The lines to copy run from the one containing "(125, 330) = (374, 623): brown" through the last line of the listing; copy them exactly and nothing more.

_ _ _ _ _ _ _

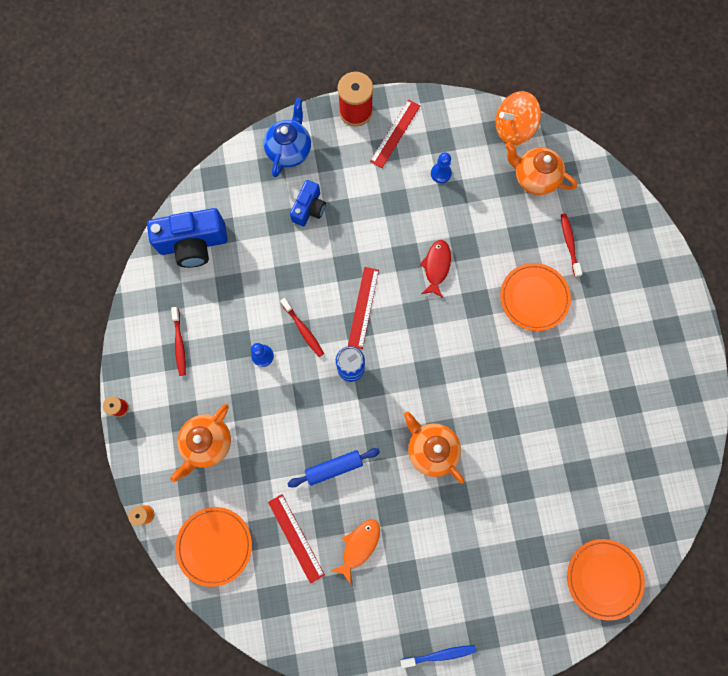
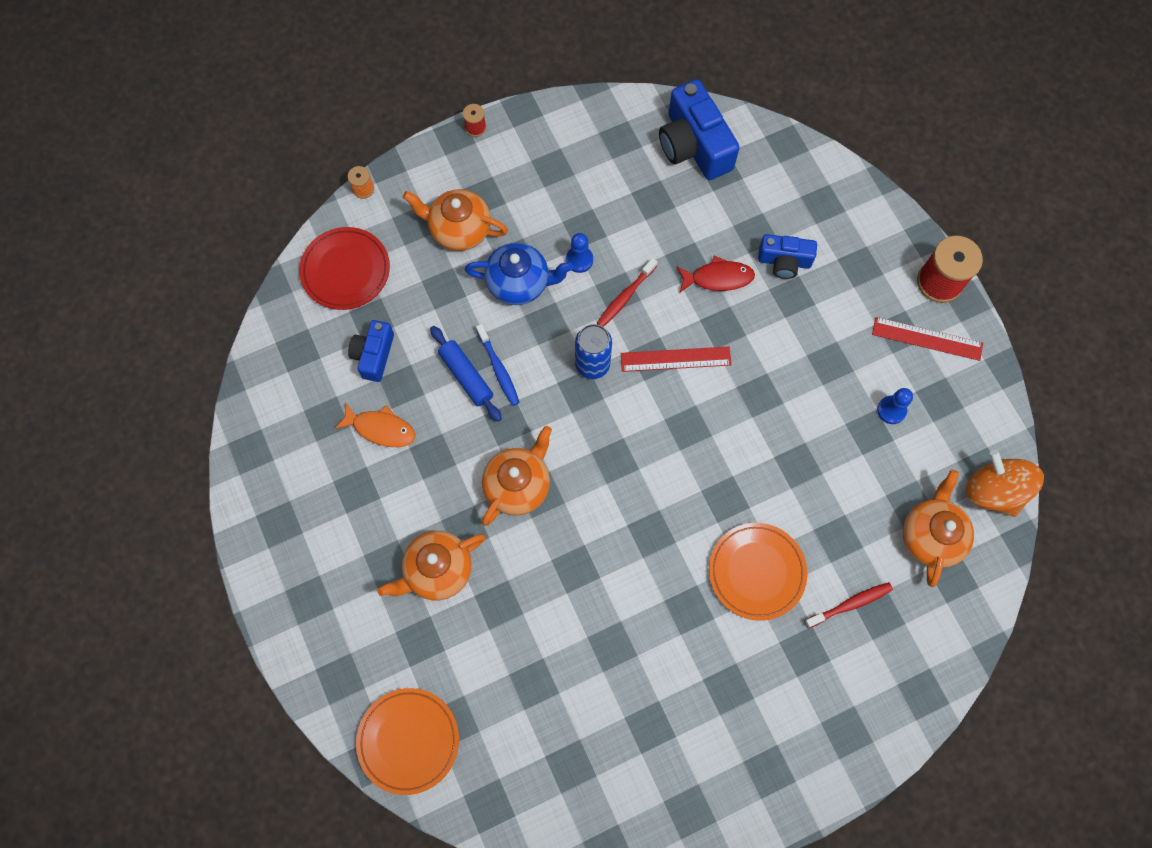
camera: 75 degrees right, 5 degrees down
(179, 344) = (567, 166): red toothbrush -> none
(215, 545) = (345, 270): orange plate -> red plate
(289, 150) = (854, 218): blue teapot -> blue teapot (519, 283)
(296, 538) = (374, 355): red ruler -> blue camera
(436, 267) = (758, 435): red fish -> red fish (718, 278)
(440, 654) = (275, 553): blue toothbrush -> blue toothbrush (498, 369)
(482, 526) = (437, 570): none -> orange teapot

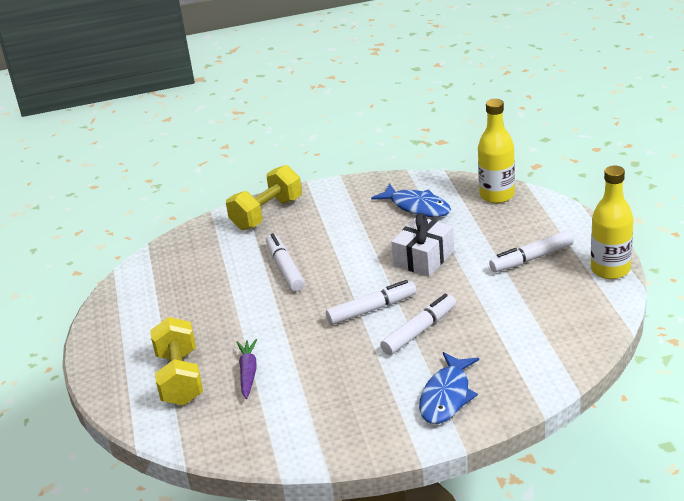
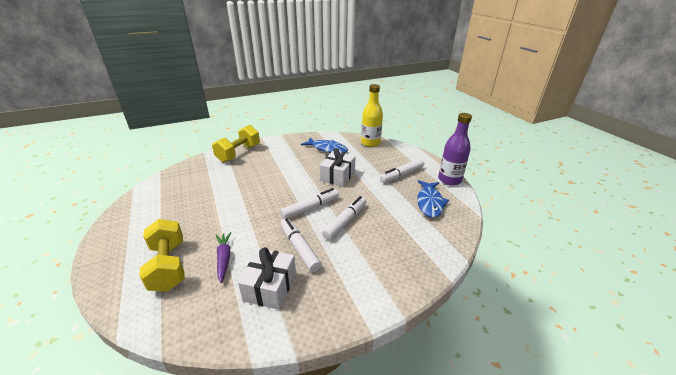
camera: 15 degrees left, 0 degrees up
(285, 268) = (251, 184): white marker -> white marker (299, 248)
(305, 407) = (270, 286): none -> white gift
(446, 396) = (377, 270): blue fish -> blue fish (429, 203)
(610, 269) = (449, 180): yellow bottle -> purple bottle

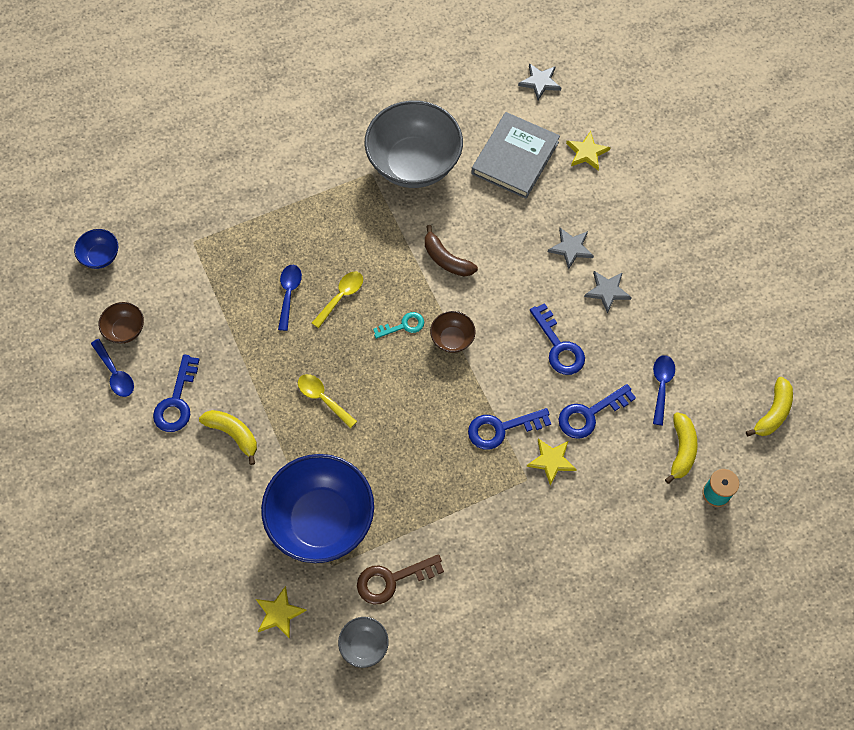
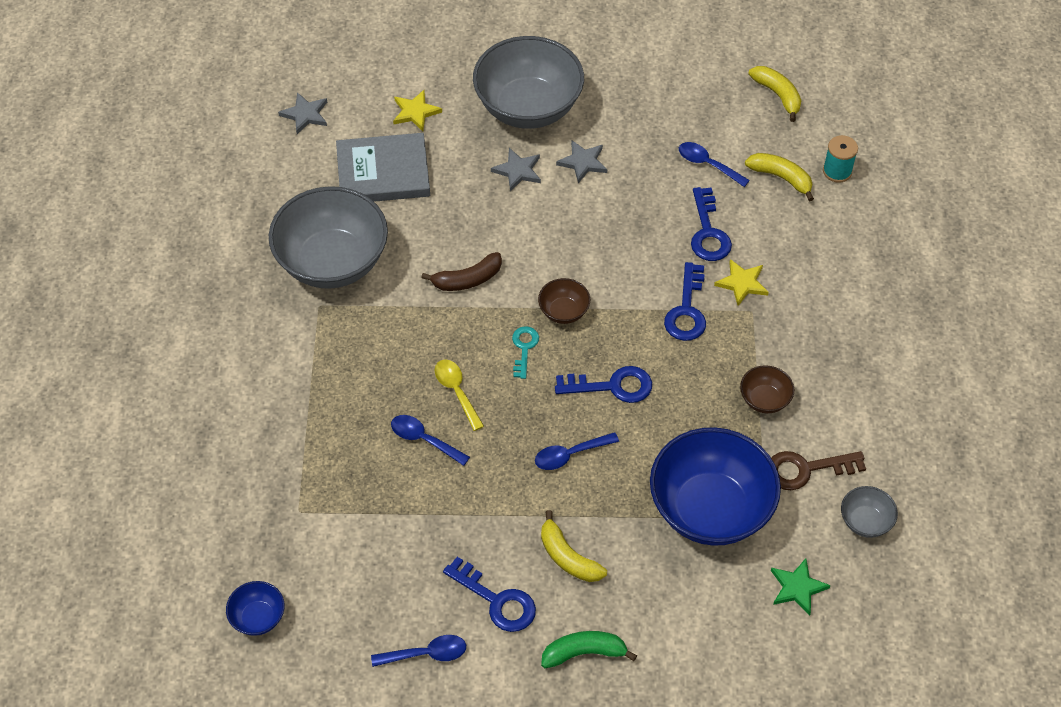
camera: 65 degrees left, 10 degrees down
(125, 330) = (374, 623): brown bowl -> brown bowl (764, 399)
(158, 478) = (584, 653): none -> green banana
(233, 434) = (568, 557): yellow banana -> yellow banana turned 105 degrees counterclockwise
(279, 613) = (797, 587): yellow star -> green star
(323, 398) = (570, 455): yellow spoon -> blue spoon
(392, 580) = (806, 469): brown key -> brown key turned 75 degrees clockwise
(515, 158) = (383, 172): grey book -> grey book turned 60 degrees counterclockwise
(559, 346) = (622, 226): blue key -> blue key (612, 386)
(640, 228) = (528, 107): none -> grey bowl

_ _ _ _ _ _ _

Task solution:
(125, 330) = (374, 623): brown bowl -> brown bowl (764, 399)
(158, 478) = (584, 653): none -> green banana
(233, 434) = (568, 557): yellow banana -> yellow banana turned 105 degrees counterclockwise
(279, 613) = (797, 587): yellow star -> green star
(323, 398) = (570, 455): yellow spoon -> blue spoon
(392, 580) = (806, 469): brown key -> brown key turned 75 degrees clockwise
(515, 158) = (383, 172): grey book -> grey book turned 60 degrees counterclockwise
(559, 346) = (622, 226): blue key -> blue key (612, 386)
(640, 228) = (528, 107): none -> grey bowl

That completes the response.